Aim
Pull out each line in the records that contains the string "kern". Case counts.

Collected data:
——

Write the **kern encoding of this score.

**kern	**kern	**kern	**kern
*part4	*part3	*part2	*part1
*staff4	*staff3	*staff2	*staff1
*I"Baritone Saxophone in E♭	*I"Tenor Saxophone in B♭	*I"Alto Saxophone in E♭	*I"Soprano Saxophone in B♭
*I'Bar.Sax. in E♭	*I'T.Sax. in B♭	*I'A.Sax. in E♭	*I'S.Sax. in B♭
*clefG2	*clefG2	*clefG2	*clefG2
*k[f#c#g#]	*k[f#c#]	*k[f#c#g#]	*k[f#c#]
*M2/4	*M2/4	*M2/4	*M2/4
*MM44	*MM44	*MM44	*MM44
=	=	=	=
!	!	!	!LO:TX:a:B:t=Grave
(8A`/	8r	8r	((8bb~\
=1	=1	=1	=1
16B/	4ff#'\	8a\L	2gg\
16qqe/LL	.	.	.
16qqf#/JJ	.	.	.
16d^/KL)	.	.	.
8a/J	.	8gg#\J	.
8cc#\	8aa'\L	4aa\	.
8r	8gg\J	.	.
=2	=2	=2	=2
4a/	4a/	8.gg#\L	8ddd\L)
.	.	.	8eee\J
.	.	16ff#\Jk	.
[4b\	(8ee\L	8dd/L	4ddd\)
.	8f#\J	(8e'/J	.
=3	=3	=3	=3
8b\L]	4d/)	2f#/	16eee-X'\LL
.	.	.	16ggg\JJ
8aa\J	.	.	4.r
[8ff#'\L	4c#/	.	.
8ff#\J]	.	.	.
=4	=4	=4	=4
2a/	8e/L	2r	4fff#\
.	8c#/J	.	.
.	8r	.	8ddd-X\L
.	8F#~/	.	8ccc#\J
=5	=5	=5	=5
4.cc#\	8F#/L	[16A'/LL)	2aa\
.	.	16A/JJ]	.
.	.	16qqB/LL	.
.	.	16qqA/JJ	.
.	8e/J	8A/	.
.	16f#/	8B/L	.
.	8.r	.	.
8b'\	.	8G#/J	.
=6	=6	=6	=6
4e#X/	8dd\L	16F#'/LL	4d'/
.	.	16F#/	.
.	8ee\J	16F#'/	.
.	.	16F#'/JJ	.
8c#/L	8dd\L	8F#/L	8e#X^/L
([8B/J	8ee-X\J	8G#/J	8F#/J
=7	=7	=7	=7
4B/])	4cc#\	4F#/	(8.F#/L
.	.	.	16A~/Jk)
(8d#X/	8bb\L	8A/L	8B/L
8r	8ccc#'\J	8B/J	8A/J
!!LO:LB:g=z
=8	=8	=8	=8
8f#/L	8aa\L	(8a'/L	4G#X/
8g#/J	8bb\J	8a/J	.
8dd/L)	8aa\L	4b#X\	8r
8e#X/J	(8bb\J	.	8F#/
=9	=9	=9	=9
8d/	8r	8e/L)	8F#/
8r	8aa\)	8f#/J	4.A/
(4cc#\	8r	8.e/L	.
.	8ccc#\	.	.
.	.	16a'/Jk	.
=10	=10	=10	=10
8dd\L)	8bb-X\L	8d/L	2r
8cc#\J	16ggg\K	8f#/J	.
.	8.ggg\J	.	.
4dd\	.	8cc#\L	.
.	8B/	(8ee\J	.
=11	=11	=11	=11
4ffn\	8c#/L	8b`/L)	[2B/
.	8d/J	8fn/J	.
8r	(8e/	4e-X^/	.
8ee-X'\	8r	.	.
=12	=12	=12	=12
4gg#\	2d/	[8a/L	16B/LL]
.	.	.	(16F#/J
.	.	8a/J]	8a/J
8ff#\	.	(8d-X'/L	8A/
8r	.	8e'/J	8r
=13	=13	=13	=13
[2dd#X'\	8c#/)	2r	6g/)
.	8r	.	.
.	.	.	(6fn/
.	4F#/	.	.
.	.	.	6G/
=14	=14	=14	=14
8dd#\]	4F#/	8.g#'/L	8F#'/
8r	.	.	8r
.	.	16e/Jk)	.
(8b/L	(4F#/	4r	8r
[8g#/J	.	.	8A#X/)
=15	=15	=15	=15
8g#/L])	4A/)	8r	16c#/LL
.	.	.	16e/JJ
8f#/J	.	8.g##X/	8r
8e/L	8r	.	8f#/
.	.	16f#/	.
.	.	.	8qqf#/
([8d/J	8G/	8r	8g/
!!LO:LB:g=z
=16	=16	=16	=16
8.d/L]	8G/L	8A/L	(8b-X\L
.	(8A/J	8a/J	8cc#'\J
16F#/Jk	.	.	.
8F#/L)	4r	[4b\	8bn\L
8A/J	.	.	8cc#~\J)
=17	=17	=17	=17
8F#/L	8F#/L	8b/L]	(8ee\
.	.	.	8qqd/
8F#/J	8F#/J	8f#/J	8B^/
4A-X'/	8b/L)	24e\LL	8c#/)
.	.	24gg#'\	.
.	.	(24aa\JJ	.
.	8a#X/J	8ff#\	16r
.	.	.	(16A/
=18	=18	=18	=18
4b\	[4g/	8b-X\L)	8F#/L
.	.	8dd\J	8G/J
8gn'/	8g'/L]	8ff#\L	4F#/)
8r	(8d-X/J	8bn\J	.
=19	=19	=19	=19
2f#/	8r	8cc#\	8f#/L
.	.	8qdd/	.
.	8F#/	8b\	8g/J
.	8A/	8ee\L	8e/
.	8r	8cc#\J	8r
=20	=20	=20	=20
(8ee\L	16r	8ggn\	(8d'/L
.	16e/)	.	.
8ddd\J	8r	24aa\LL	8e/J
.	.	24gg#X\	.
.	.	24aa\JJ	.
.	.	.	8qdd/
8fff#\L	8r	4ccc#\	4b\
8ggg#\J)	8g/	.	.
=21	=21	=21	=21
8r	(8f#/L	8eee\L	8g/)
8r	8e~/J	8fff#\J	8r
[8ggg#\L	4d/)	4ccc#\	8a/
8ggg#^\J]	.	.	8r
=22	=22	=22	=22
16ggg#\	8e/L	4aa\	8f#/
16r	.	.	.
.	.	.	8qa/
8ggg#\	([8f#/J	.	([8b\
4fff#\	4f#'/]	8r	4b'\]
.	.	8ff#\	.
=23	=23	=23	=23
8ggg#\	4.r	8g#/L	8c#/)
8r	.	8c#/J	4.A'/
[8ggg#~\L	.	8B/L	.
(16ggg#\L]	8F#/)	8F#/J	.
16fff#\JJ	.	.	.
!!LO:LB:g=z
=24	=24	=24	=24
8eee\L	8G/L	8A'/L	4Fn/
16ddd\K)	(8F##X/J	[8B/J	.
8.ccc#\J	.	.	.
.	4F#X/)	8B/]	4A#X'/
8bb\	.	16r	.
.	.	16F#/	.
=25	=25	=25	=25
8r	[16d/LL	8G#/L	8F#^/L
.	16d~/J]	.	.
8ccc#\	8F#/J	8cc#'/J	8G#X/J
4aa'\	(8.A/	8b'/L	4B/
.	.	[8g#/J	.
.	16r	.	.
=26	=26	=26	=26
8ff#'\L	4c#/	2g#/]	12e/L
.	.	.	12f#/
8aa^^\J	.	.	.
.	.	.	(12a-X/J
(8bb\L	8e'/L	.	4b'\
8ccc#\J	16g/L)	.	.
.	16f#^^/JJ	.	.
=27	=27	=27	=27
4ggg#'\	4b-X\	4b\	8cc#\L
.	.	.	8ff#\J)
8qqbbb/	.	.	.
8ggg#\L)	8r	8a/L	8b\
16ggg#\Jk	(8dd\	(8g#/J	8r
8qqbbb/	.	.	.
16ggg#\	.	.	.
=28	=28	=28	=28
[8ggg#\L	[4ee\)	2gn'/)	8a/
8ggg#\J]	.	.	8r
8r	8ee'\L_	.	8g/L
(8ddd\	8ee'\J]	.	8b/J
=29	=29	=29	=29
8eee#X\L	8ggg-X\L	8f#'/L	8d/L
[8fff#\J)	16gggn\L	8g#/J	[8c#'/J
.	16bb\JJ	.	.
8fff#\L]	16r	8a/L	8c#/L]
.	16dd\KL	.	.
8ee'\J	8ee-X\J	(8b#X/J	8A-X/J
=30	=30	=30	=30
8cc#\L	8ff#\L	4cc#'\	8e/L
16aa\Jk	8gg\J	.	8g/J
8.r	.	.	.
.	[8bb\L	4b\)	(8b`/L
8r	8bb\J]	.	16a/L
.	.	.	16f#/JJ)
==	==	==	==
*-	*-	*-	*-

——

The response
Write the **kern encoding of this score.
**kern	**kern	**kern	**kern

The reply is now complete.